Work to be completed
From the listing below, copy only the lines from the line that contains "heart (black) (247, 326)" to the line that contains "none -> carrot (orange) (416, 227)", counting those two lines as part of the copy.

Data to examine

[Start of Attachment]

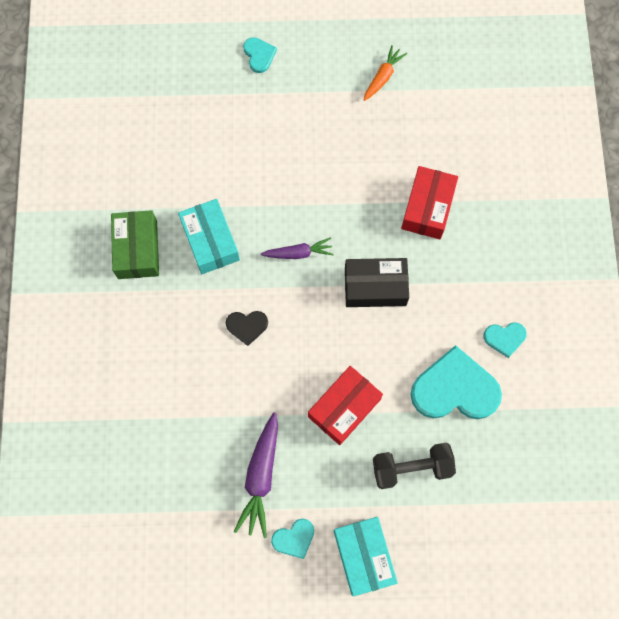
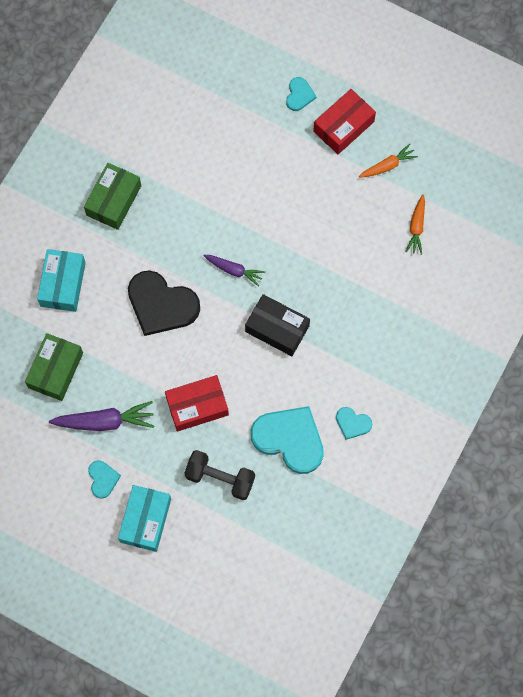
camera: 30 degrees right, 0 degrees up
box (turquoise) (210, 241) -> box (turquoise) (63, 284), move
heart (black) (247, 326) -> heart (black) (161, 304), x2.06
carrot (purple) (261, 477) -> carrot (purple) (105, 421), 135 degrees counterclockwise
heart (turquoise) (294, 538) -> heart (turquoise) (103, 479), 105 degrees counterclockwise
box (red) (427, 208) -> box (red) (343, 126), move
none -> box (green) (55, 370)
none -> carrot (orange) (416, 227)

[End of Attachment]
[Start of Attachment]

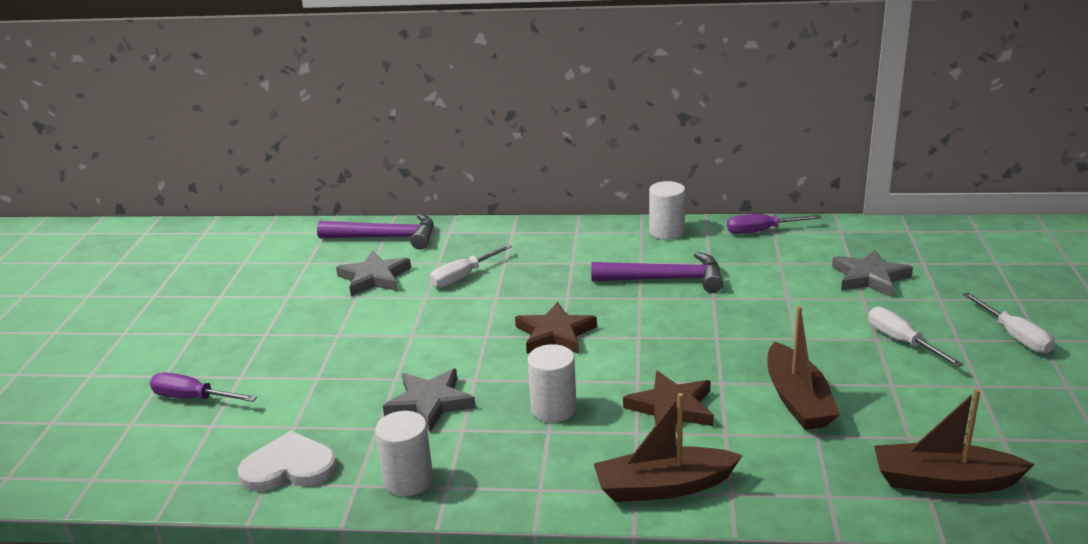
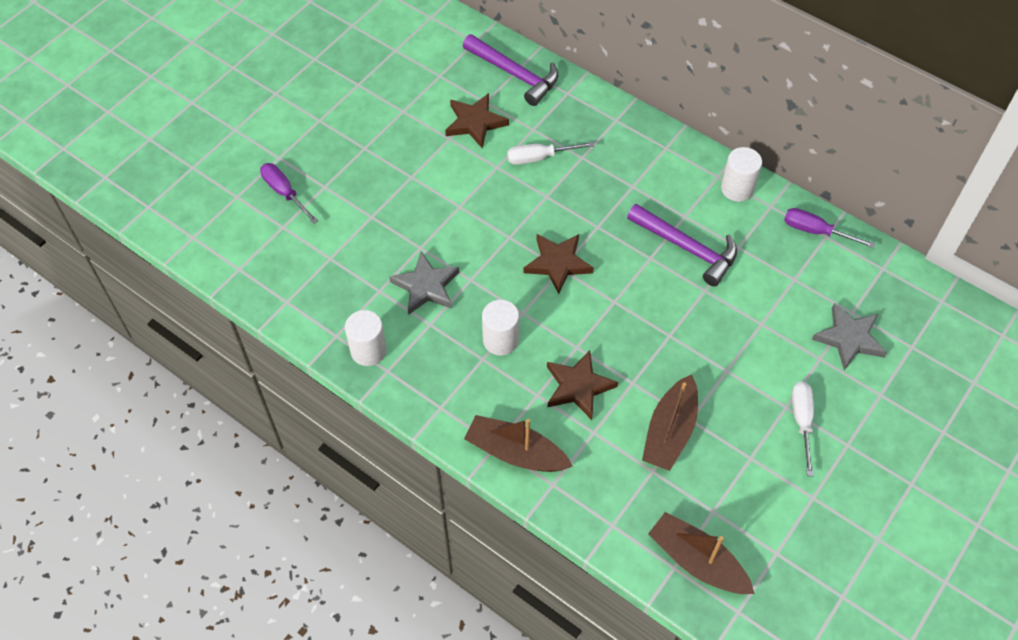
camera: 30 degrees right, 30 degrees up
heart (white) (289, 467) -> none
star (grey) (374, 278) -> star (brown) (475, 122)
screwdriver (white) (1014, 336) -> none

[End of Attachment]

The answer
heart (black) (247, 326) -> heart (black) (161, 304), x2.06
carrot (purple) (261, 477) -> carrot (purple) (105, 421), 135 degrees counterclockwise
heart (turquoise) (294, 538) -> heart (turquoise) (103, 479), 105 degrees counterclockwise
box (red) (427, 208) -> box (red) (343, 126), move
none -> box (green) (55, 370)
none -> carrot (orange) (416, 227)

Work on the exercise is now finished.